- [EXERCISE] The line containing "none -> red 2x2 plate [437,345,521,418]" and every line after it, through the end of the records below, are to be reproduced exactly, with the pictures left out.

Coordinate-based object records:
-- Opening Marker --

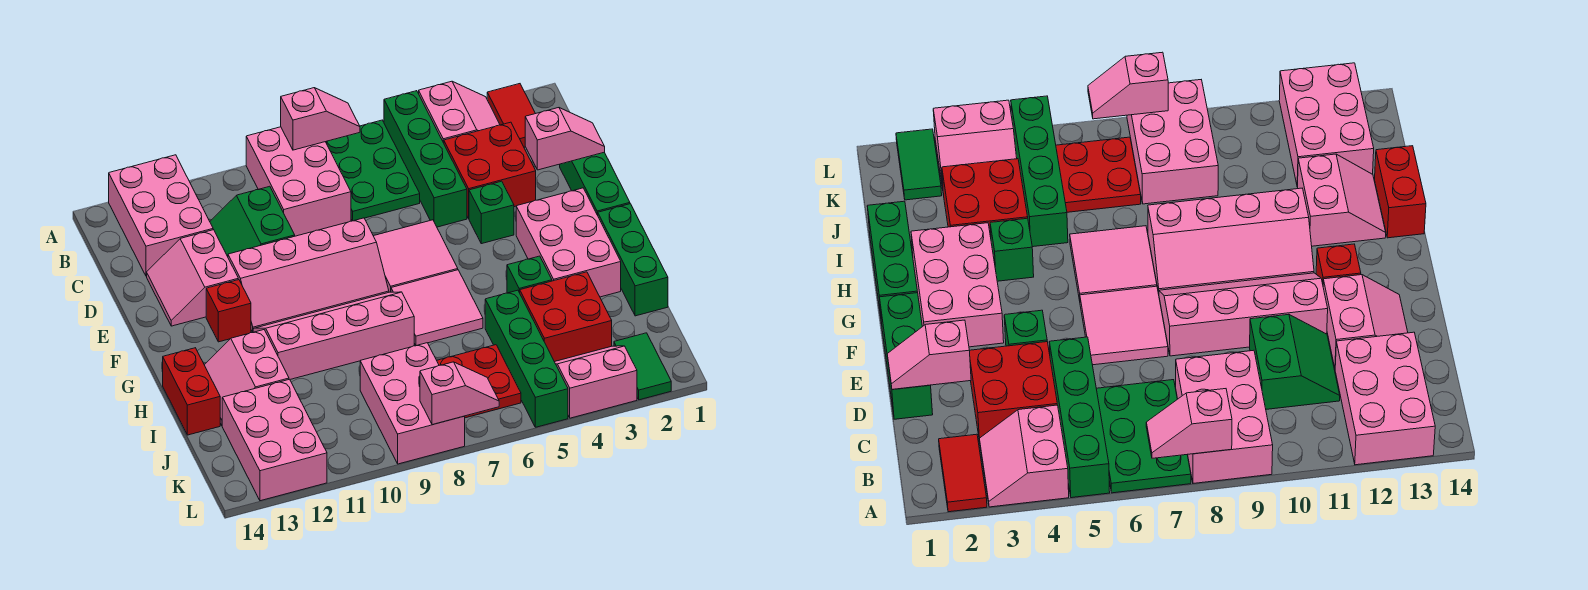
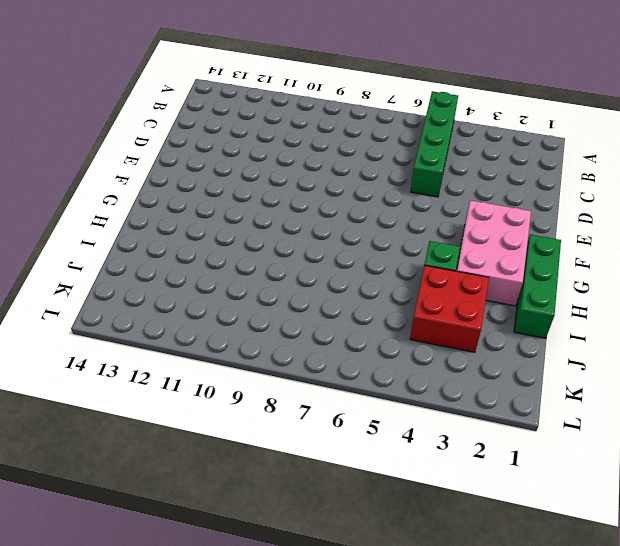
none -> red 1x2 tile [487,84,535,147]
none -> pink 2x2 slope [419,81,500,143]
none -> green 2x3 plate [326,120,420,221]
none -> pink 2x3 brick [246,127,351,236]

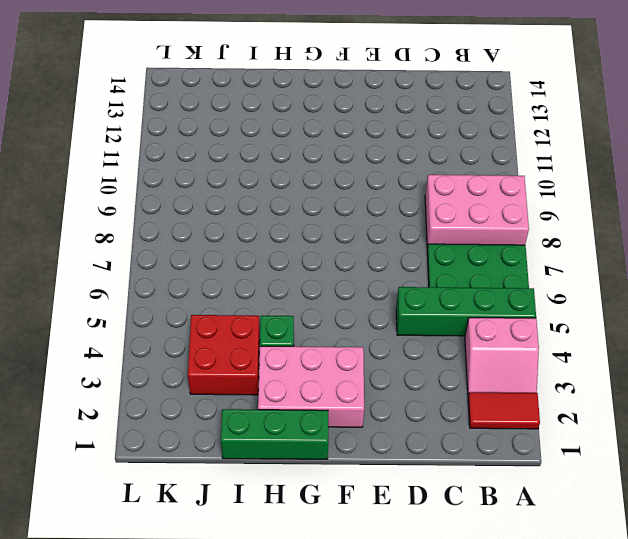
none -> pink 2x3 brick [109,155,213,276]
none -> red 2x2 brick [444,122,536,218]
none -> green 2x2 slope [210,186,295,257]
none -> green 1x3 brick [560,152,630,215]

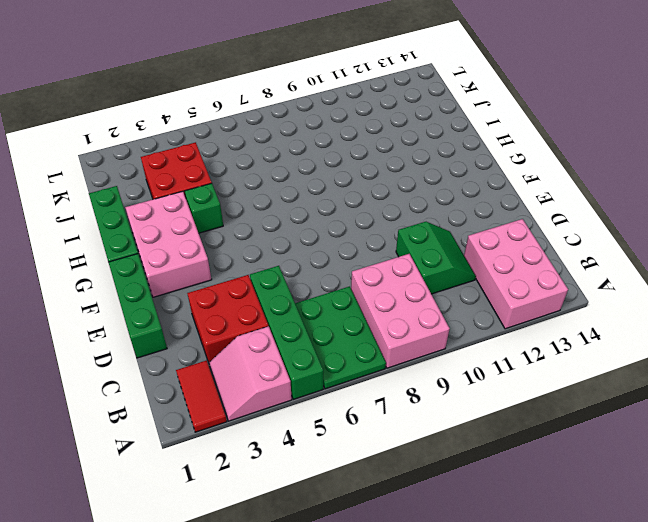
none -> pink 2x2 slope [147,230,238,326]
none -> green 1x1 brick [469,181,514,244]
none -> pink 2x2 tile [374,220,458,292]
none -> pink 2x4 slope [228,218,389,332]

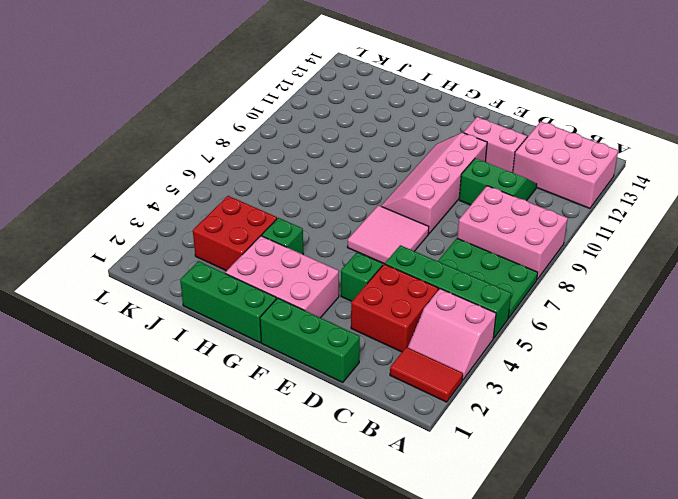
none -> red 1x1 brick [206,280,251,342]
none -> pink 2x2 tile [391,270,483,346]
none -> pink 2x4 slope [253,292,414,379]
none -> pink 2x2 slope [205,330,289,425]

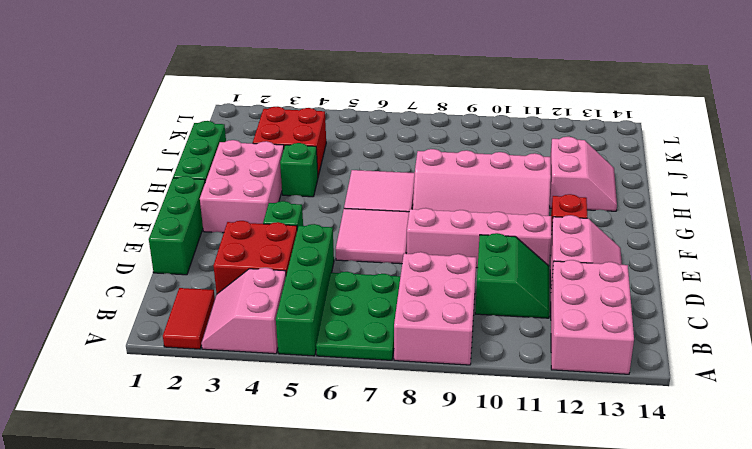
none -> red 1x2 brick [163,348,220,435]
none -> green 1x4 brick [485,290,568,427]
none -> red 2x2 plate [437,345,521,418]
none -> pink 2x3 brick [360,343,465,464]

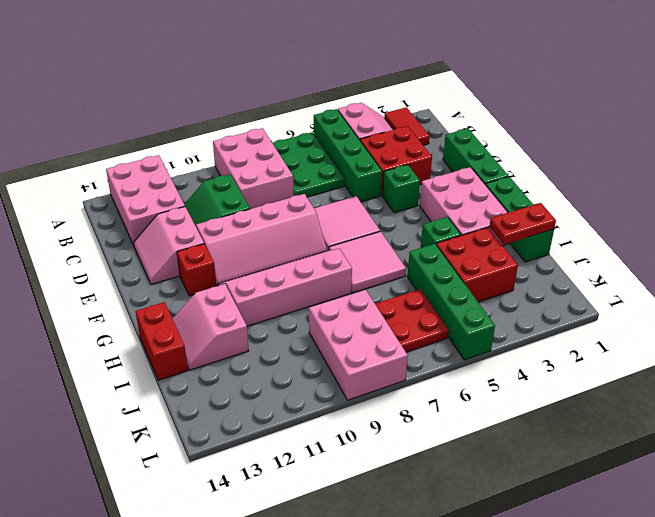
red 1x2 plate [489,203,556,245] -> none
none -> pink 2x3 brick [222,379,327,501]
none -> green 1x2 tile [614,333,671,400]
none -> pink 2x2 slope [555,346,637,418]
none -> pink 1x2 slope [281,88,360,150]

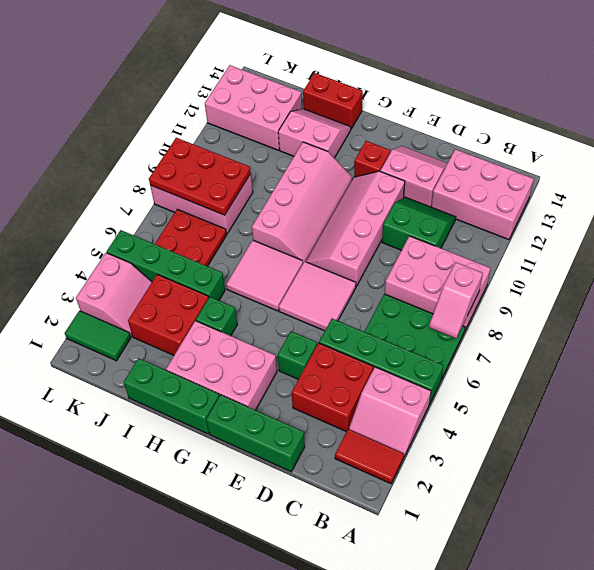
red 2x3 plate [149,138,251,215] -> pink 1x2 slope [420,362,499,425]
none -> pink 1x2 slope [525,108,605,170]

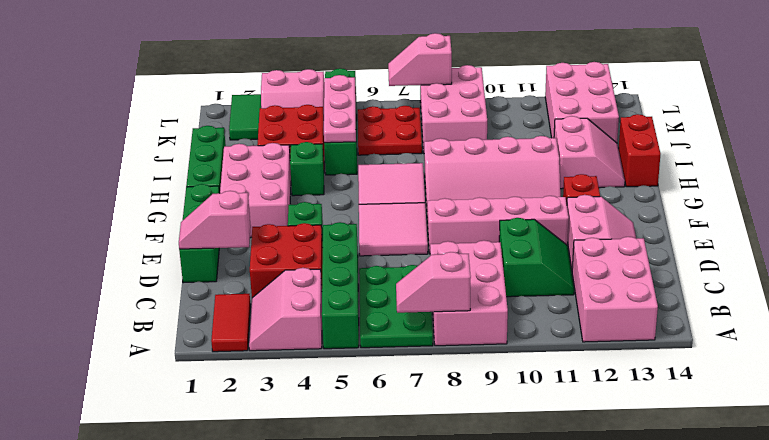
pink 1x3 plate [324,75,356,143] -> none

-- Closing Marker --

- [COMPLETED TASK]
none -> red 2x2 plate [437,345,521,418]
none -> pink 2x3 brick [360,343,465,464]

red 1x2 plate [489,203,556,245] -> none
none -> pink 2x3 brick [222,379,327,501]
none -> green 1x2 tile [614,333,671,400]
none -> pink 2x2 slope [555,346,637,418]
none -> pink 1x2 slope [281,88,360,150]

red 2x3 plate [149,138,251,215] -> pink 1x2 slope [420,362,499,425]
none -> pink 1x2 slope [525,108,605,170]

pink 1x3 plate [324,75,356,143] -> none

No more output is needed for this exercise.